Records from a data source
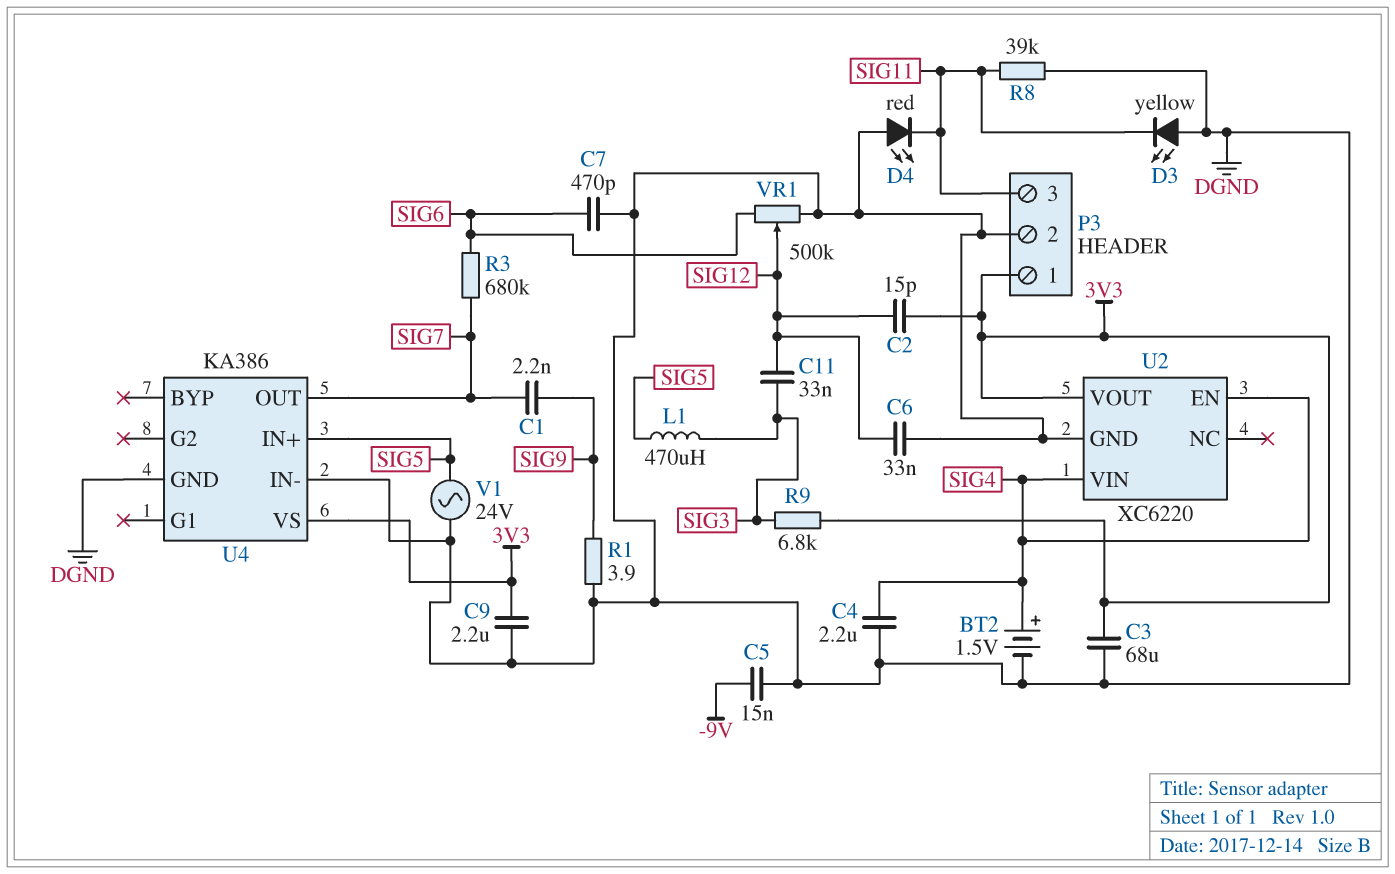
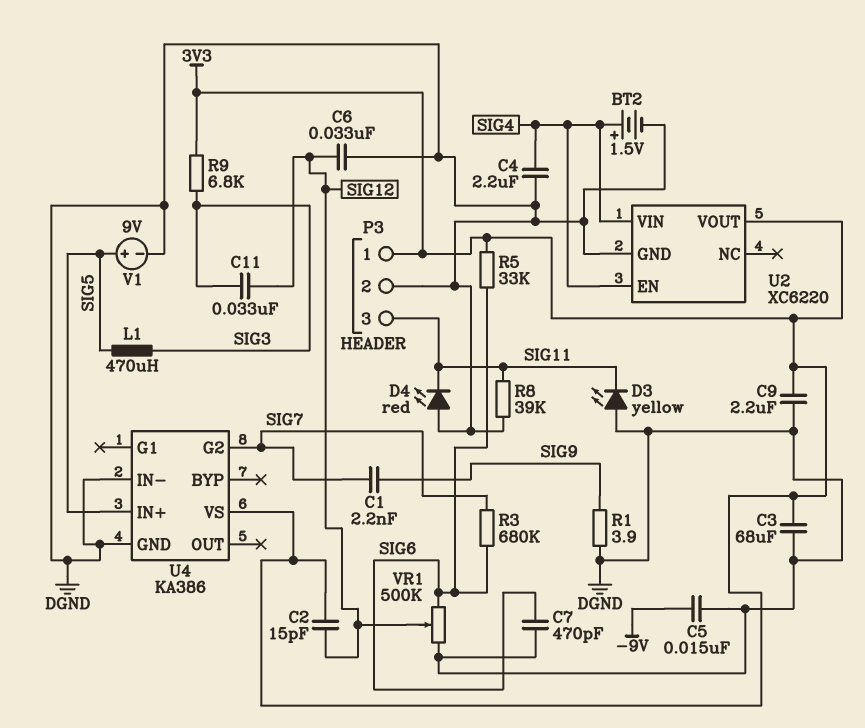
R5: none -> 33k (3V3, SIG6)
U4 pin G2: none -> SIG7
U4 pin OUT: SIG7 -> none
V1: AC 24V (DGND, SIG5) -> 9V (plus SIG5, minus DGND)

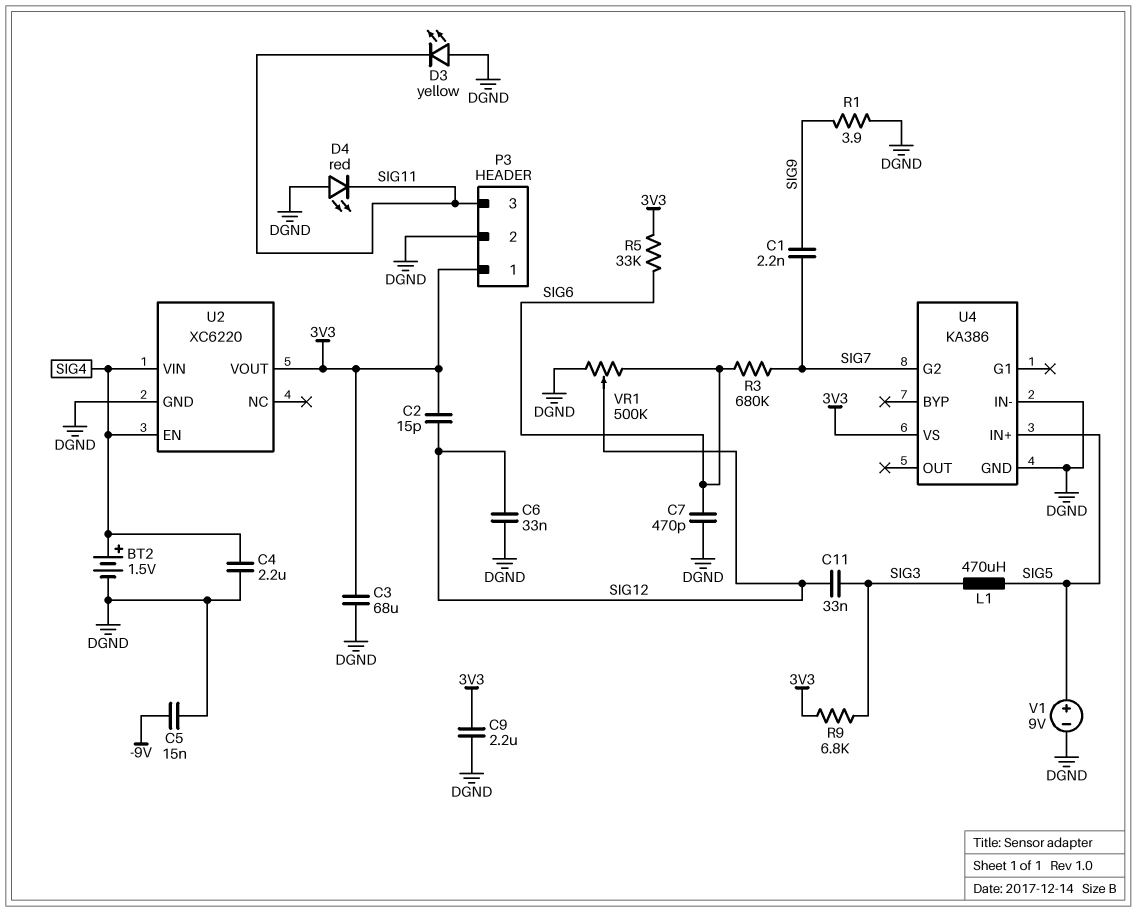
R8: 39k (DGND, SIG11) -> none

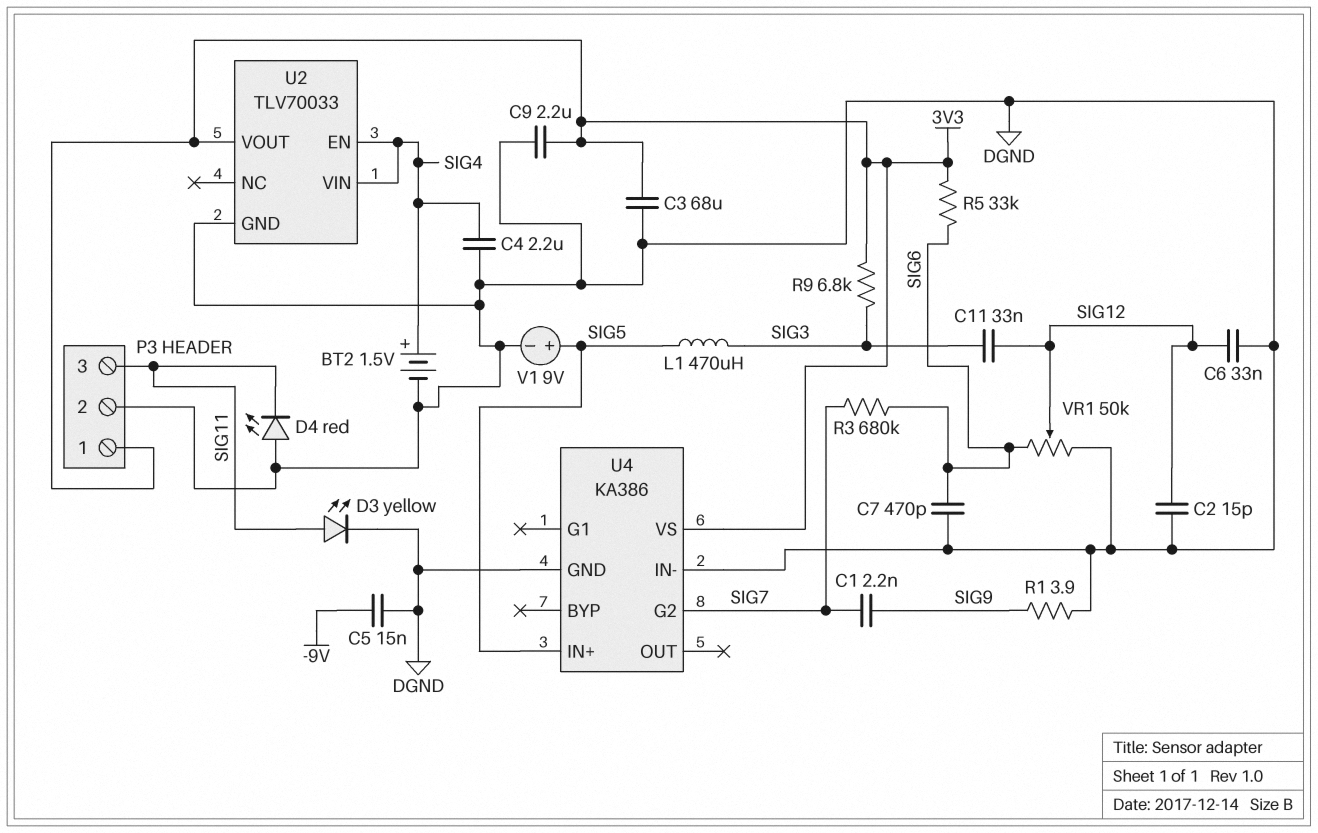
C2: 15pF (3V3, SIG12) -> 15pF (DGND, SIG12)
D3: LED yellow (A DGND, K SIG11) -> LED yellow (A SIG11, K DGND)
U2: XC6220 -> TLV70033
VR1: 500k (DGND, SIG6, wiper SIG12) -> 50k (DGND, SIG6, wiper SIG12)

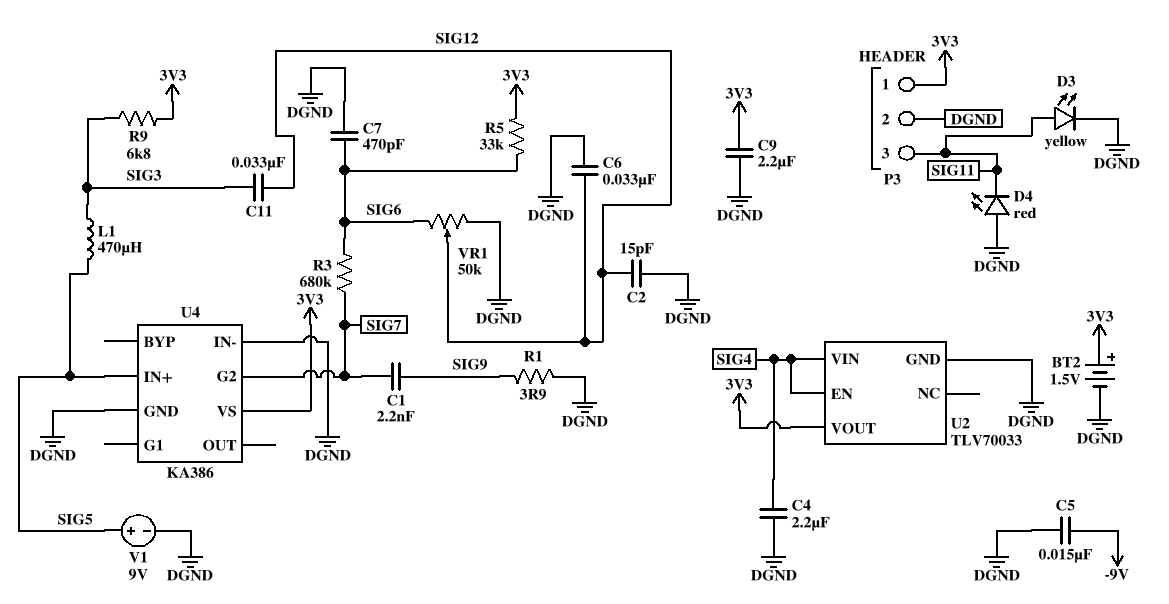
BT2: 1.5V (plus SIG4, minus DGND) -> 1.5V (plus 3V3, minus DGND)
C3: 68uF (3V3, DGND) -> none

#### What you are asked to do:
Could you set down every record above exactly as written, leaving out the pictures?

#### Solution for this problem:
R5: none -> 33k (3V3, SIG6)
U4 pin G2: none -> SIG7
U4 pin OUT: SIG7 -> none
V1: AC 24V (DGND, SIG5) -> 9V (plus SIG5, minus DGND)

R8: 39k (DGND, SIG11) -> none

C2: 15pF (3V3, SIG12) -> 15pF (DGND, SIG12)
D3: LED yellow (A DGND, K SIG11) -> LED yellow (A SIG11, K DGND)
U2: XC6220 -> TLV70033
VR1: 500k (DGND, SIG6, wiper SIG12) -> 50k (DGND, SIG6, wiper SIG12)

BT2: 1.5V (plus SIG4, minus DGND) -> 1.5V (plus 3V3, minus DGND)
C3: 68uF (3V3, DGND) -> none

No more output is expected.